◆ DIRECTIONS
The line containing "pink cactus: 0 -> 2" and each line after it, through the final line of the data, are to be retyped exactly, with pictures left out.

[PROVIDED INFORMATION]

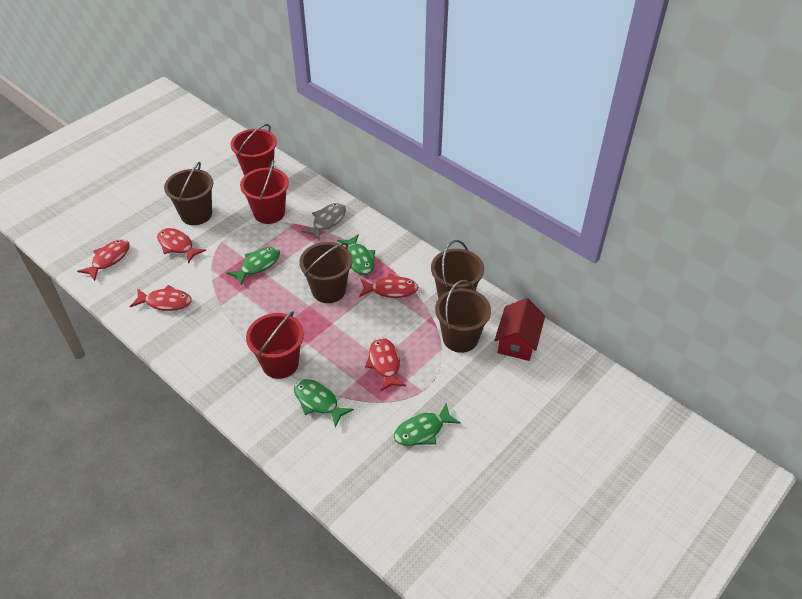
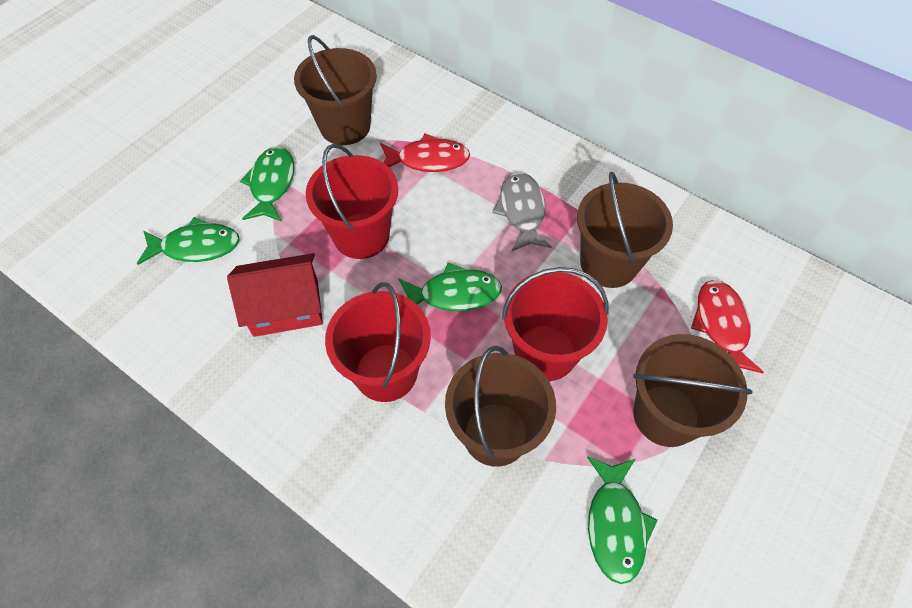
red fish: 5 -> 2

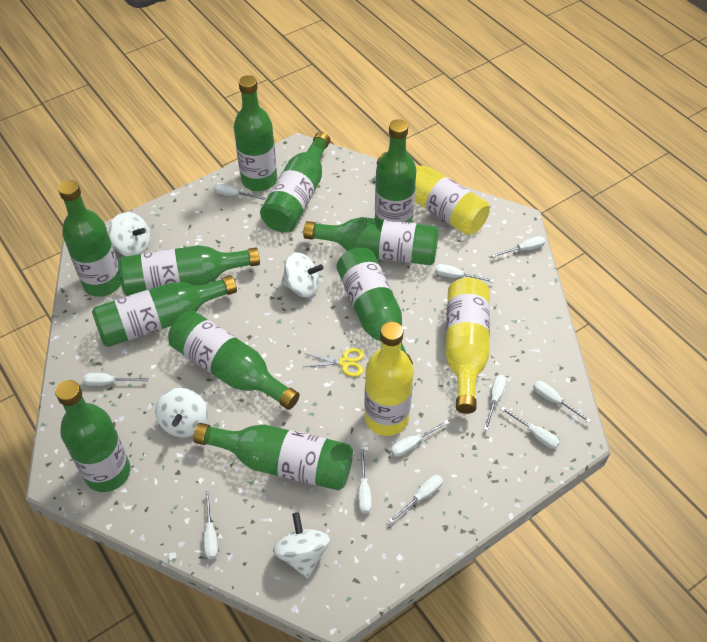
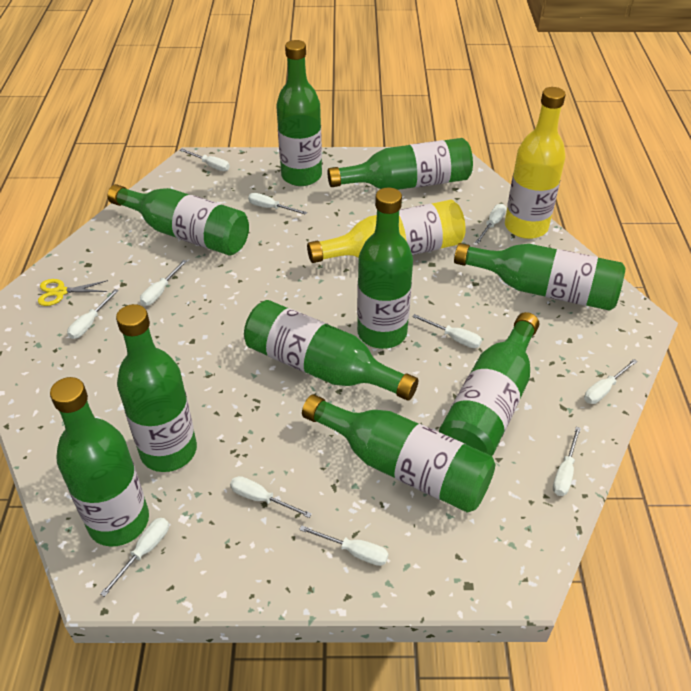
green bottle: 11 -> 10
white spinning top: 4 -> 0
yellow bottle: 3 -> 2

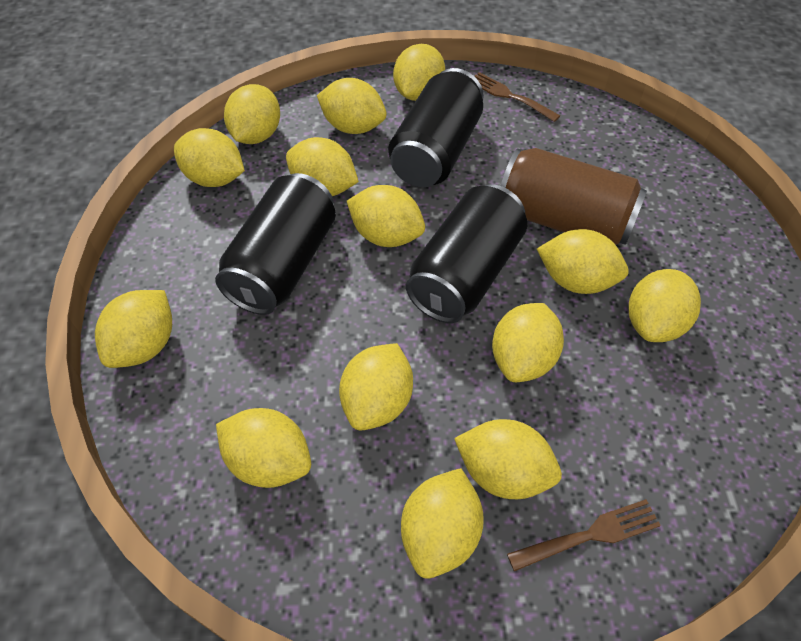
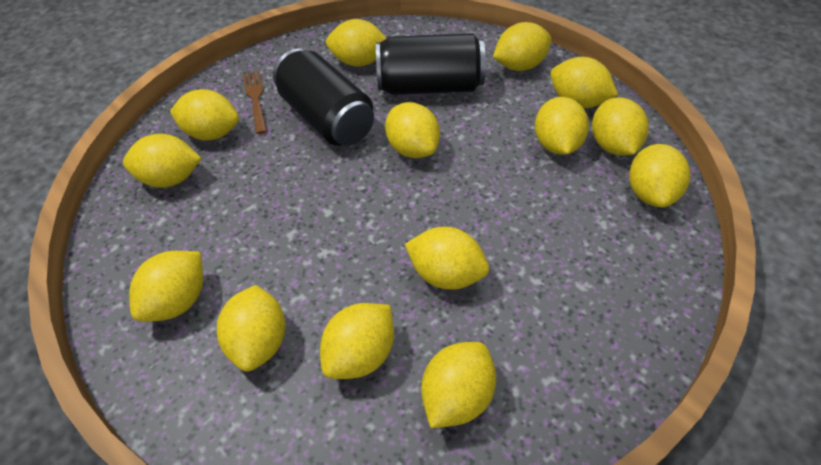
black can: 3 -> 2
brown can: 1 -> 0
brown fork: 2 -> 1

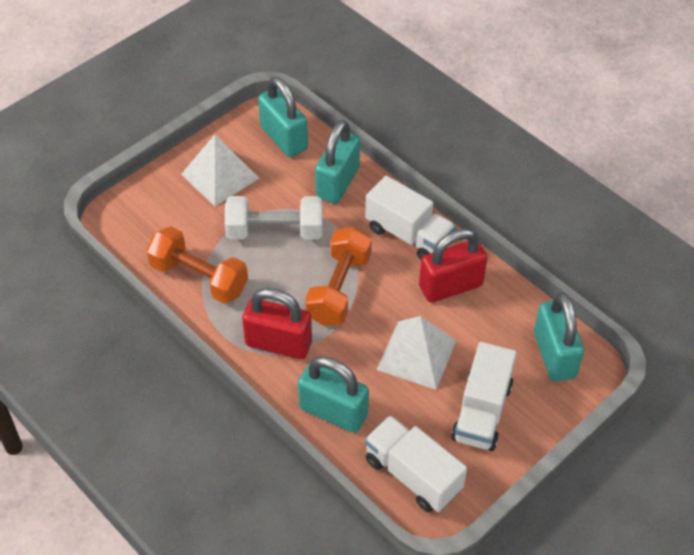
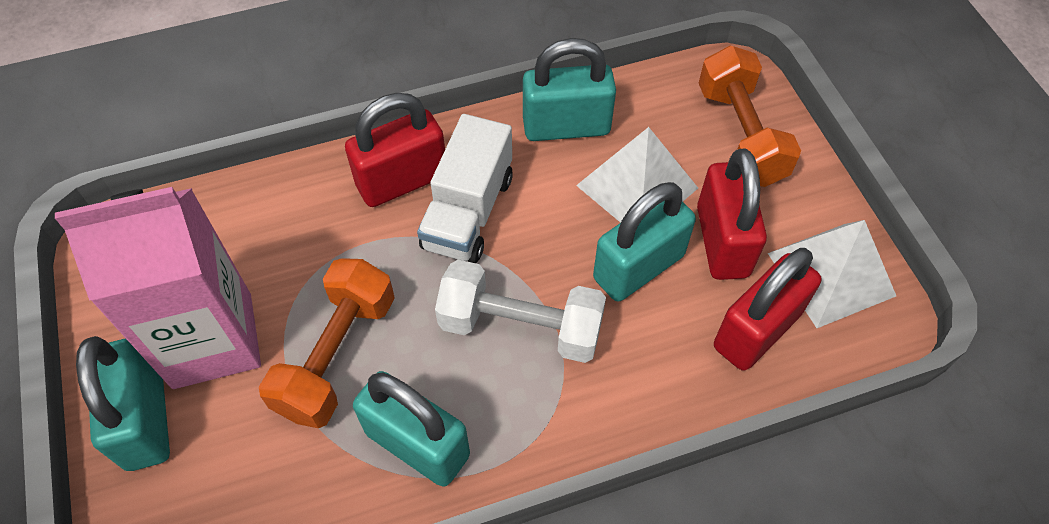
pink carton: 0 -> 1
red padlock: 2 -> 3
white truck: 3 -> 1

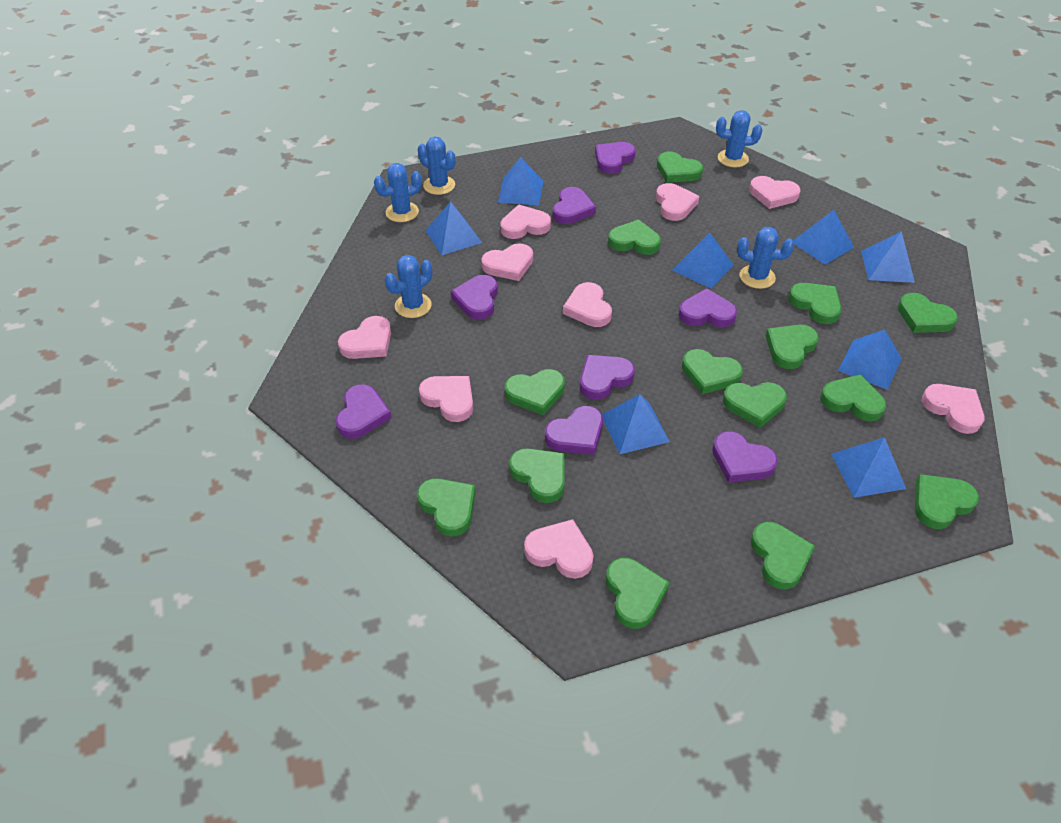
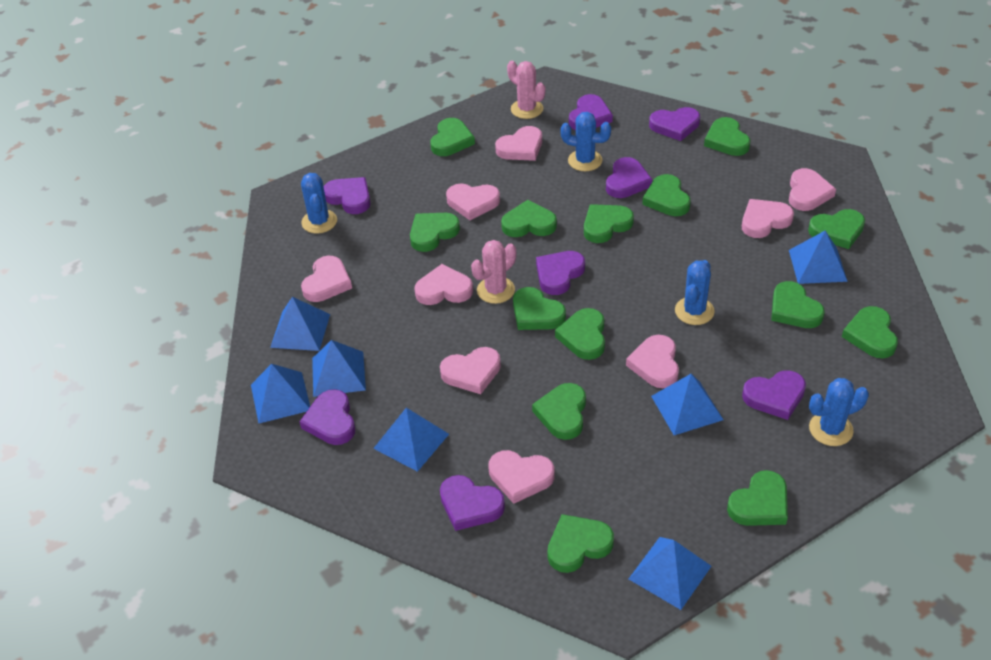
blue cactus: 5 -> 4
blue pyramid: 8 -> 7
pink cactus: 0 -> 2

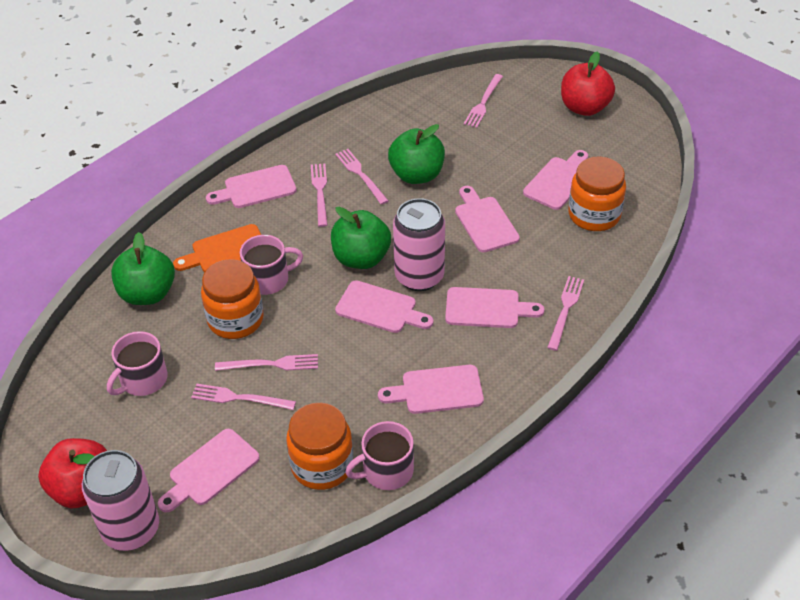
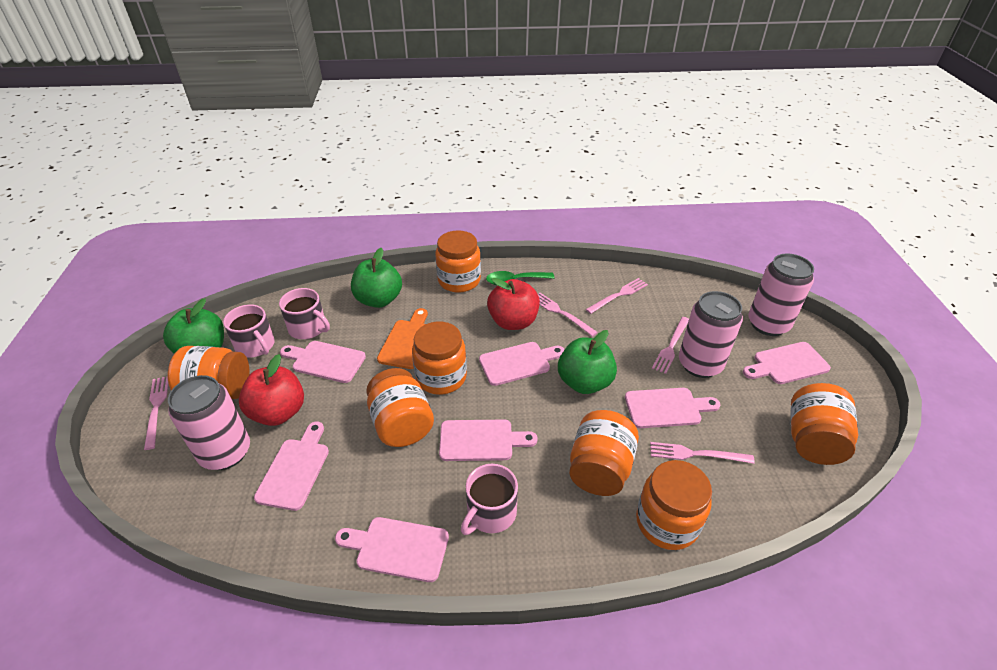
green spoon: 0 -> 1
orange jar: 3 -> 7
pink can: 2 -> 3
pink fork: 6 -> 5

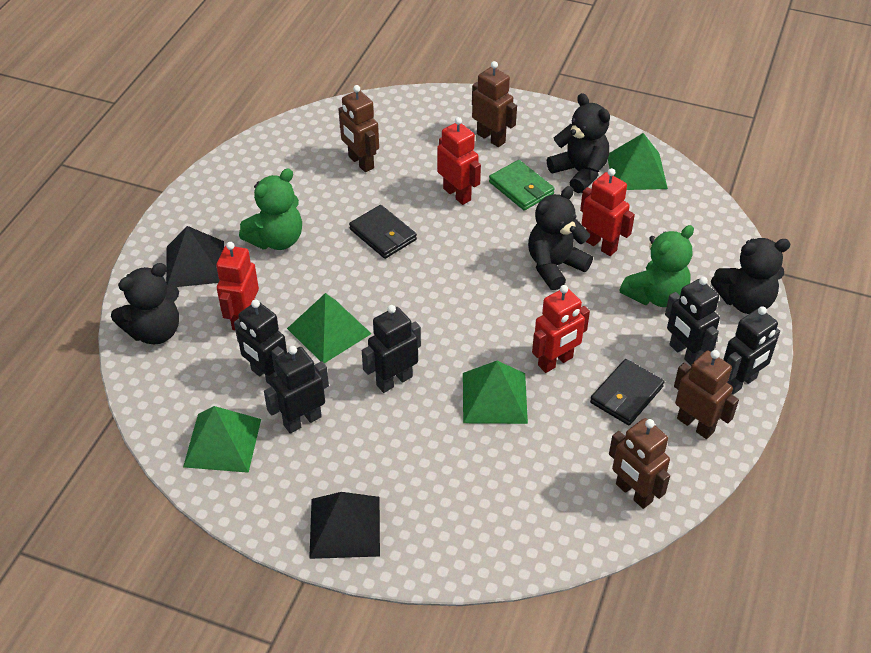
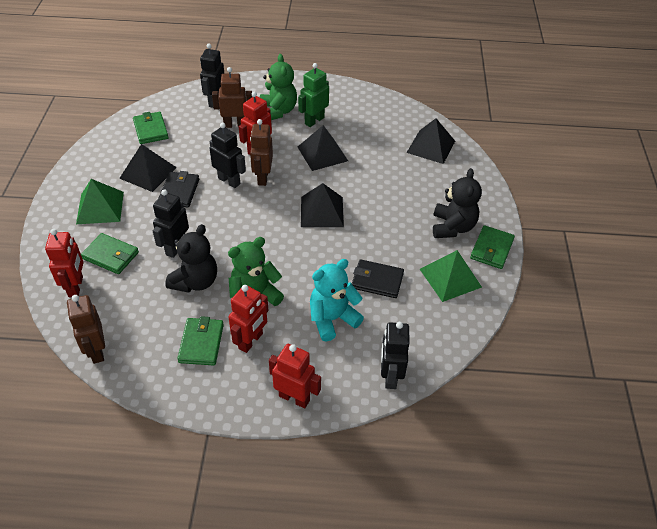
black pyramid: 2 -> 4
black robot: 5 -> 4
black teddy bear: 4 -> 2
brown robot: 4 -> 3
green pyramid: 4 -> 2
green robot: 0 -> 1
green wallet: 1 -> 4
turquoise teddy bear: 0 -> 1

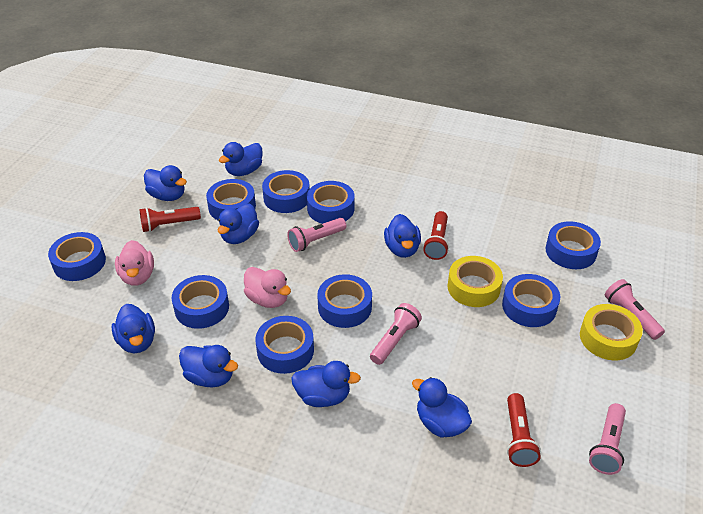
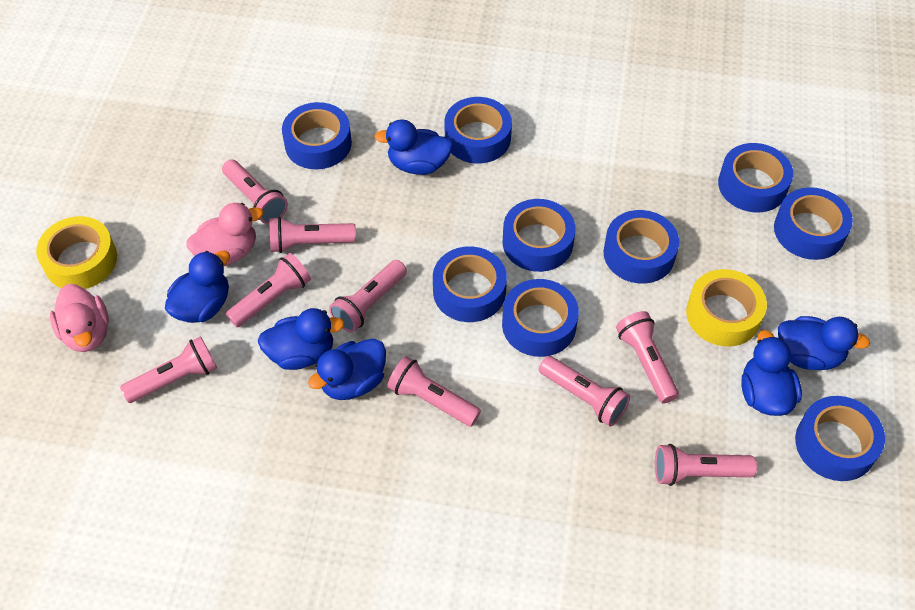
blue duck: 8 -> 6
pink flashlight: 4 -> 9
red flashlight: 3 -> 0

[/PROVIDED INFORMATION]

◆ TASK ANSWER
pink cactus: 0 -> 2

green spoon: 0 -> 1
orange jar: 3 -> 7
pink can: 2 -> 3
pink fork: 6 -> 5

black pyramid: 2 -> 4
black robot: 5 -> 4
black teddy bear: 4 -> 2
brown robot: 4 -> 3
green pyramid: 4 -> 2
green robot: 0 -> 1
green wallet: 1 -> 4
turquoise teddy bear: 0 -> 1

blue duck: 8 -> 6
pink flashlight: 4 -> 9
red flashlight: 3 -> 0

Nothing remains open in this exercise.